§ Requirement:
Among the records that follow, find each line holding the word "relocated" and copy it.

§ Records to use:

::::

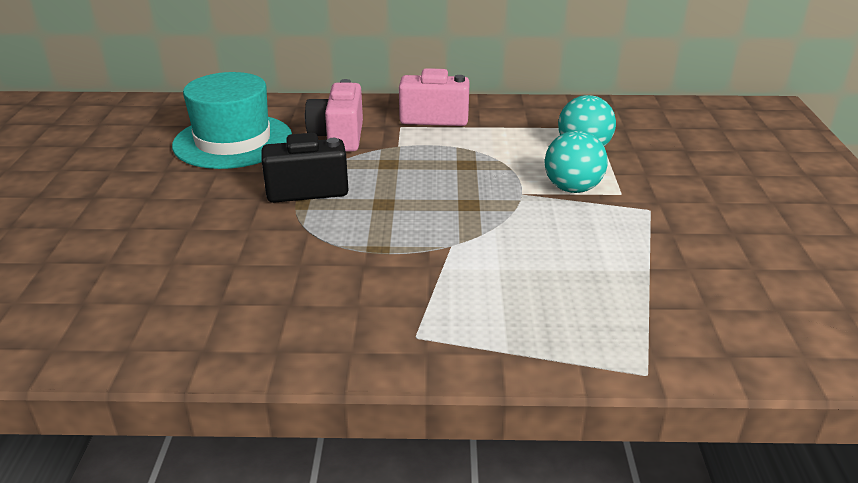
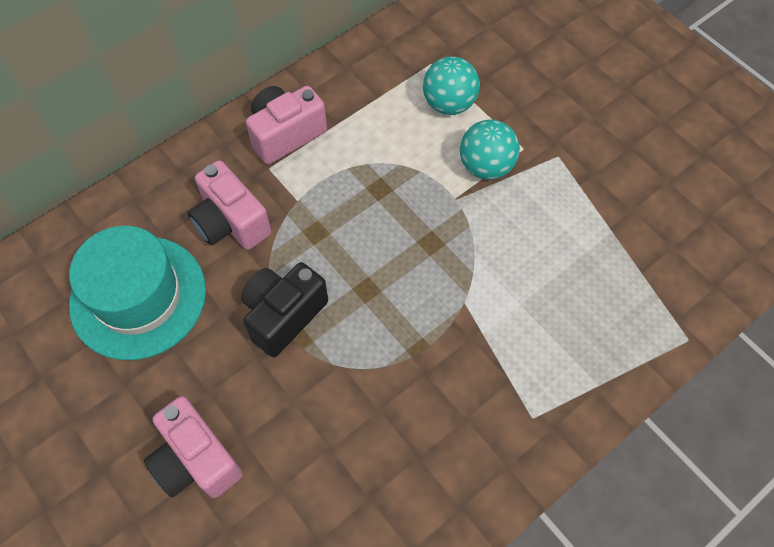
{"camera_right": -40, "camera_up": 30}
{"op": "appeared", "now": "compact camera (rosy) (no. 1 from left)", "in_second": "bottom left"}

::::

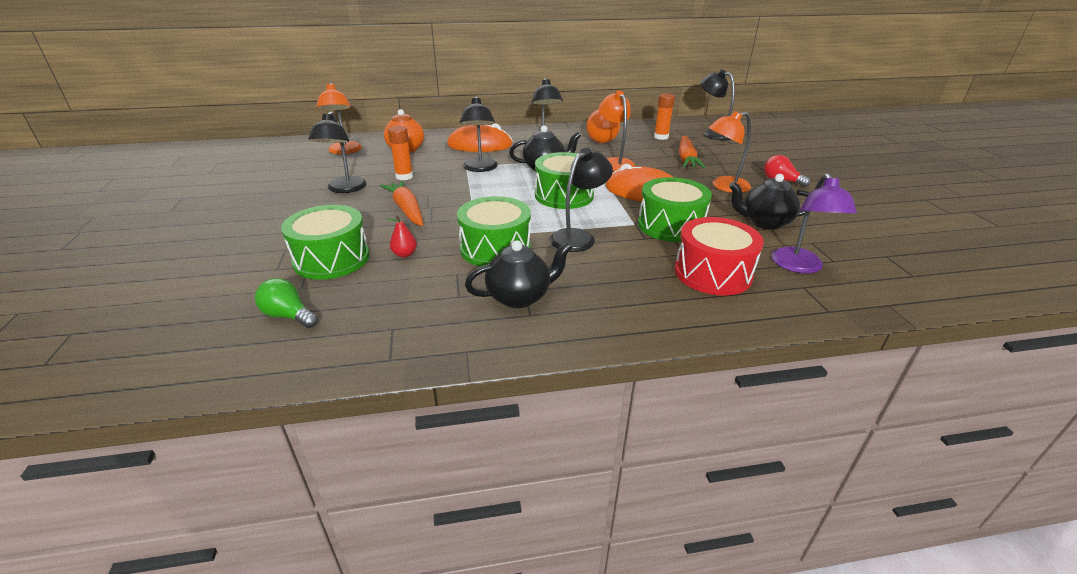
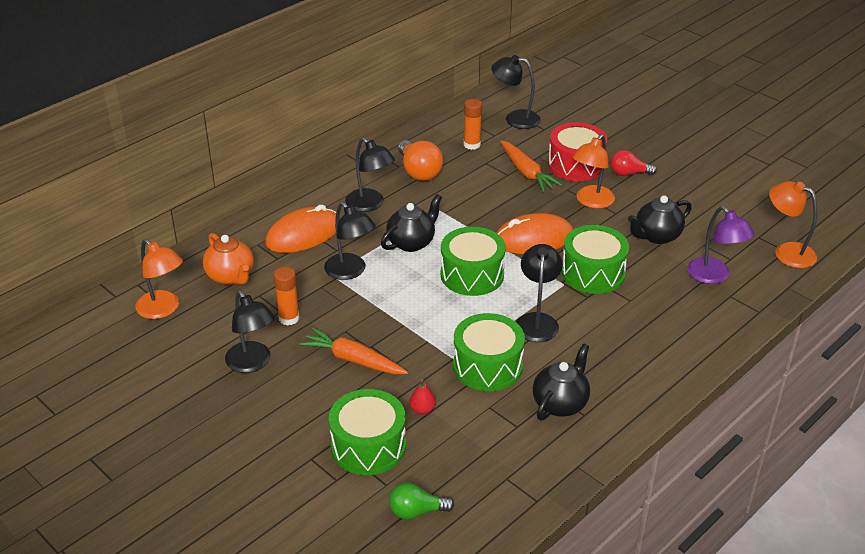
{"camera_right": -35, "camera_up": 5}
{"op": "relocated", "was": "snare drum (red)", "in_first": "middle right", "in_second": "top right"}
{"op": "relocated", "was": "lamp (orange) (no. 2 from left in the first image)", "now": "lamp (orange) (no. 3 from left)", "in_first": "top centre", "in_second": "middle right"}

::::

§ Response to this exercise:
{"op": "relocated", "was": "snare drum (red)", "in_first": "middle right", "in_second": "top right"}
{"op": "relocated", "was": "lamp (orange) (no. 2 from left in the first image)", "now": "lamp (orange) (no. 3 from left)", "in_first": "top centre", "in_second": "middle right"}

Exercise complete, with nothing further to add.